#### Task input

⟨

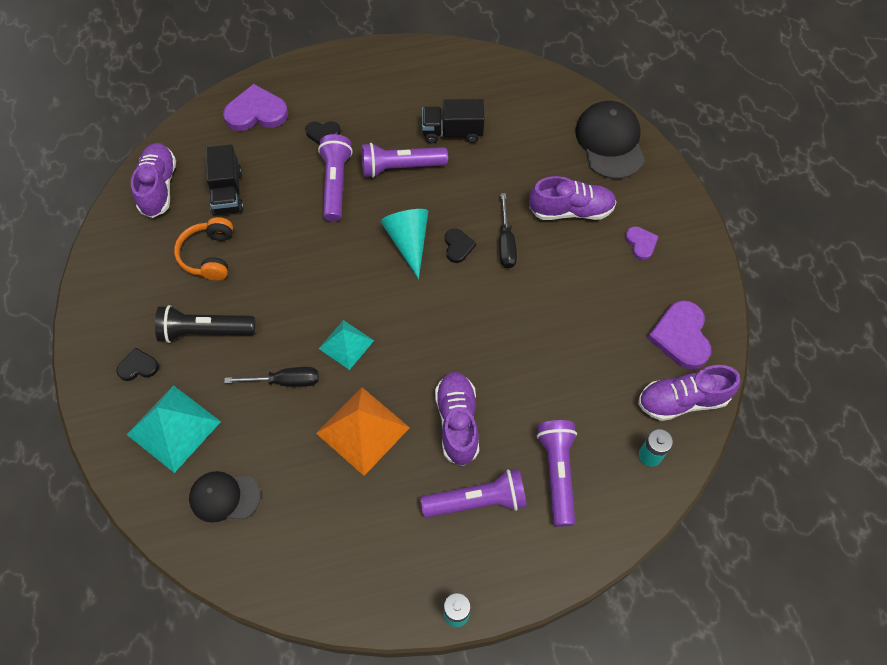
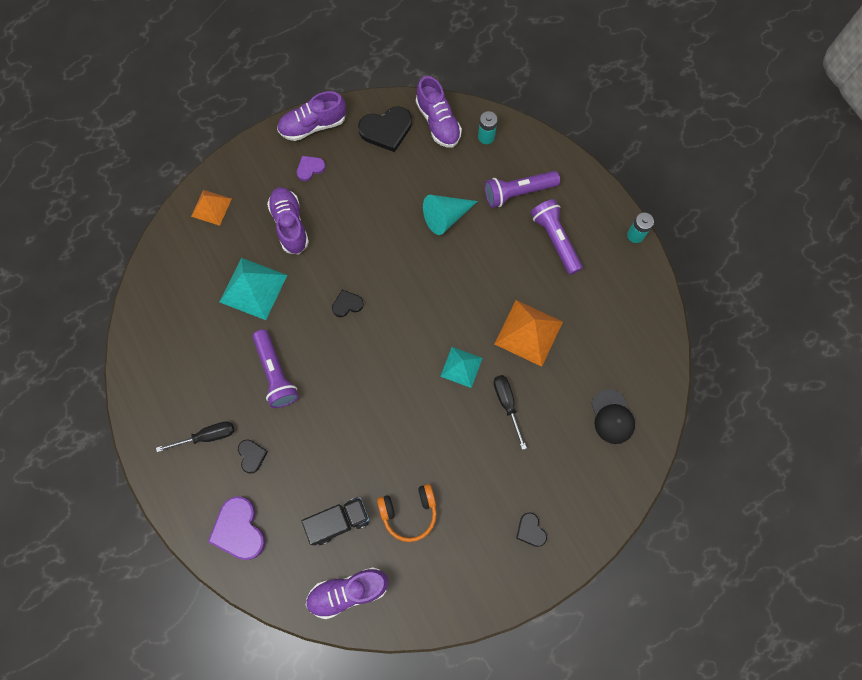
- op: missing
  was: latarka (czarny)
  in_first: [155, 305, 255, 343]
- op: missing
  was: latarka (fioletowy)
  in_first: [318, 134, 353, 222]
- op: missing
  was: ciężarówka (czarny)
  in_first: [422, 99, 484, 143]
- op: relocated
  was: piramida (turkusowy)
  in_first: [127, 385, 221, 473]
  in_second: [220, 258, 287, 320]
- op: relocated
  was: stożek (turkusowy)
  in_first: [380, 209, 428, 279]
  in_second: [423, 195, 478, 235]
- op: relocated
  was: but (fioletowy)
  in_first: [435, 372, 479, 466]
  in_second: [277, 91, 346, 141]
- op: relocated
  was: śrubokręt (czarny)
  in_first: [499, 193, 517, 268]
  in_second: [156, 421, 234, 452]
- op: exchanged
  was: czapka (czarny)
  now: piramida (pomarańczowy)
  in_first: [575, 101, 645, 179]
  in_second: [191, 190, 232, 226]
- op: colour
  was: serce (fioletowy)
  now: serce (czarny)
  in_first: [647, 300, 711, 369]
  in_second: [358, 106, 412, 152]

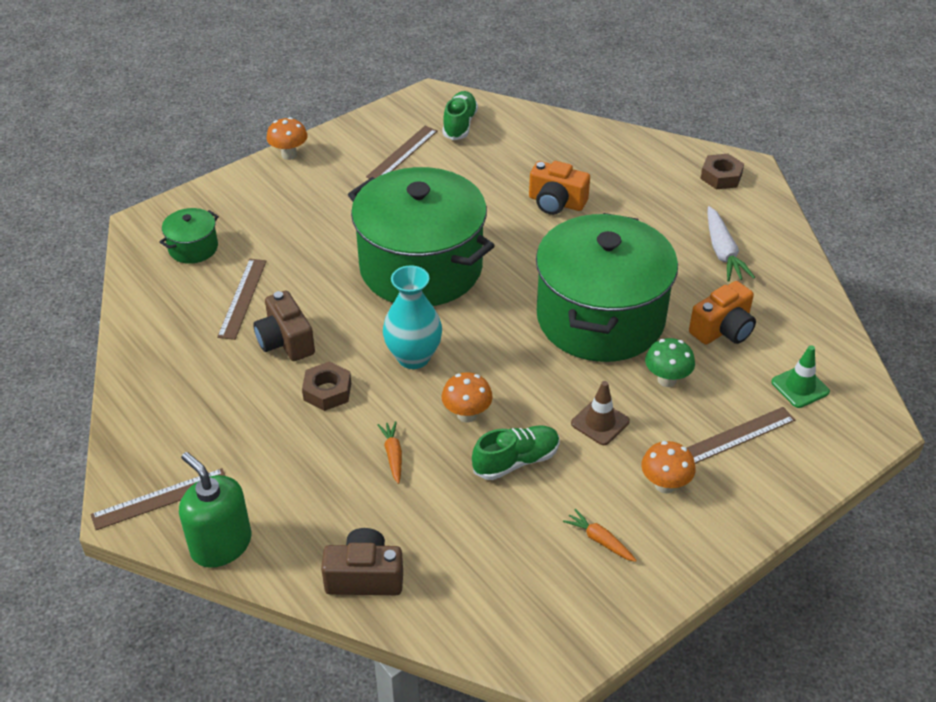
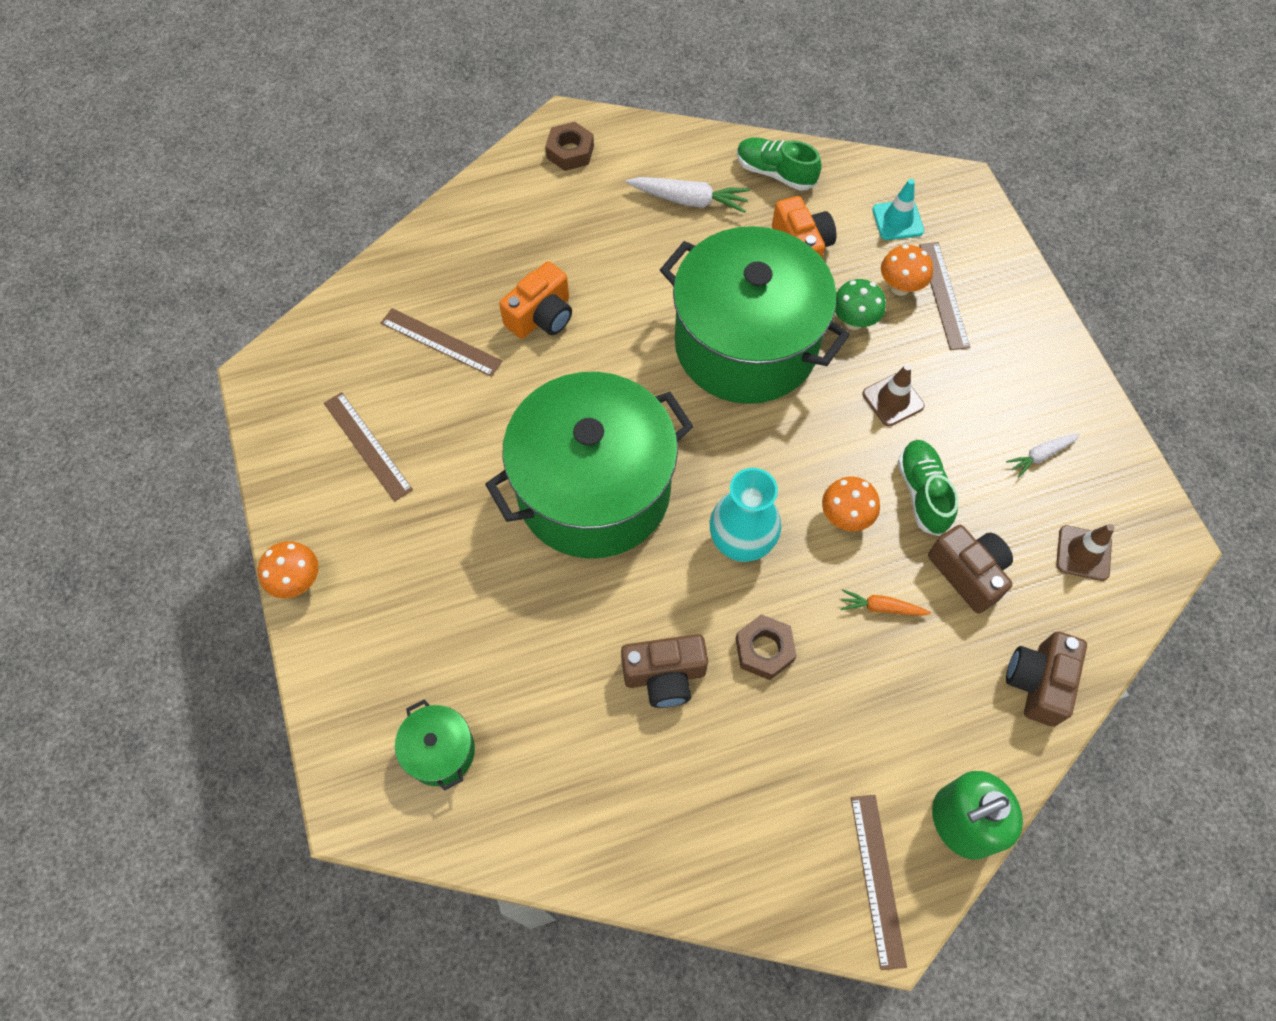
- op: appeared
  now: aparat fotograficzny (brązowy)
  in_second: [928, 525, 1013, 614]
- op: appeared
  now: pachołek (brązowy)
  in_second: [1056, 524, 1114, 581]
- op: relocated
  was: linijka (brązowy)
  in_first: [217, 259, 266, 340]
  in_second: [381, 308, 502, 377]
- op: relocated
  was: but (zielony)
  in_first: [442, 91, 478, 140]
  in_second: [737, 137, 822, 191]
- op: relocated
  was: grzyb (pomarańczowy)
  in_first: [641, 441, 696, 493]
  in_second: [881, 245, 933, 296]
- op: colour
  was: marchewka (pomarańczowy)
  now: marchewka (biały)
  in_first: [563, 509, 637, 562]
  in_second: [1006, 434, 1080, 478]
- op: colour
  was: pachołek (zielony)
  now: pachołek (turkusowy)
  in_first: [771, 345, 830, 408]
  in_second: [873, 179, 924, 240]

⟩

#### Your instructions
Some lines in the records above contain "fioletowy". Count them and give the number only.

#### Response to this task
3